The following data has a line with "(560, 232) = (433, 130): grey" and a line with "(521, 401) = (489, 278): none". Write out exactly those lines and all the lines between them.

*** Data section ***

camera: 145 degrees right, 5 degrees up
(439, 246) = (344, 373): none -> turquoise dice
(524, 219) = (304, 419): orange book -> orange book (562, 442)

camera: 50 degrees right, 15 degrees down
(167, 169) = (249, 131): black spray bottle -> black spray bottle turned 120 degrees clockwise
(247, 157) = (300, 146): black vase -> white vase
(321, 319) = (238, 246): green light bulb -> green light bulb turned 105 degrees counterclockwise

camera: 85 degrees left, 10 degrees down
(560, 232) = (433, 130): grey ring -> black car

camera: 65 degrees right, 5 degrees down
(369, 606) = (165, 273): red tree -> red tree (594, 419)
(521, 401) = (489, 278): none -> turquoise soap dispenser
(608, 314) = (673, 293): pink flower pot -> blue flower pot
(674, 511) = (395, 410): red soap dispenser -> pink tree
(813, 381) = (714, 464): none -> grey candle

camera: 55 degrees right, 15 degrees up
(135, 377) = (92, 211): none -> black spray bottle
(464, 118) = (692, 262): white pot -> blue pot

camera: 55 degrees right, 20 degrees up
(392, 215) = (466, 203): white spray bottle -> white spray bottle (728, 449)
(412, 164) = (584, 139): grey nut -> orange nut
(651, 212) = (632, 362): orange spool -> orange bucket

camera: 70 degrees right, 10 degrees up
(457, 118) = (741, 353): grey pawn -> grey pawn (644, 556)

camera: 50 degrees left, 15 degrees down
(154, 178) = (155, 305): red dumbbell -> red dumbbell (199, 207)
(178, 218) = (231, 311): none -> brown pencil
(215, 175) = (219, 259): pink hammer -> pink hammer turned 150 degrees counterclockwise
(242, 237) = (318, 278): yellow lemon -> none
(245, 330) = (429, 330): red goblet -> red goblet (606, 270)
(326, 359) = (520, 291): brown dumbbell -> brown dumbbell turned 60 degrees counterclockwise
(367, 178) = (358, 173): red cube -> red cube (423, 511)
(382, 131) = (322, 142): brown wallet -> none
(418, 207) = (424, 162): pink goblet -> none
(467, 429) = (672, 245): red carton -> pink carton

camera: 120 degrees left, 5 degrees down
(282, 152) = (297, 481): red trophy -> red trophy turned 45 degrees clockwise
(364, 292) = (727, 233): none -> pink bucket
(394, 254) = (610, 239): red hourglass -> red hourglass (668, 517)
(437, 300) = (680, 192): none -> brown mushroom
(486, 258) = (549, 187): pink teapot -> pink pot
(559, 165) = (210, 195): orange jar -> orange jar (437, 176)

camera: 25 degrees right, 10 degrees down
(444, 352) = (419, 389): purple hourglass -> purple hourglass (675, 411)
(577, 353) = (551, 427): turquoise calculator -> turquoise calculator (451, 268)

*** End of Data section ***

Solution to the exercise:
(560, 232) = (433, 130): grey ring -> black car

camera: 65 degrees right, 5 degrees down
(369, 606) = (165, 273): red tree -> red tree (594, 419)
(521, 401) = (489, 278): none -> turquoise soap dispenser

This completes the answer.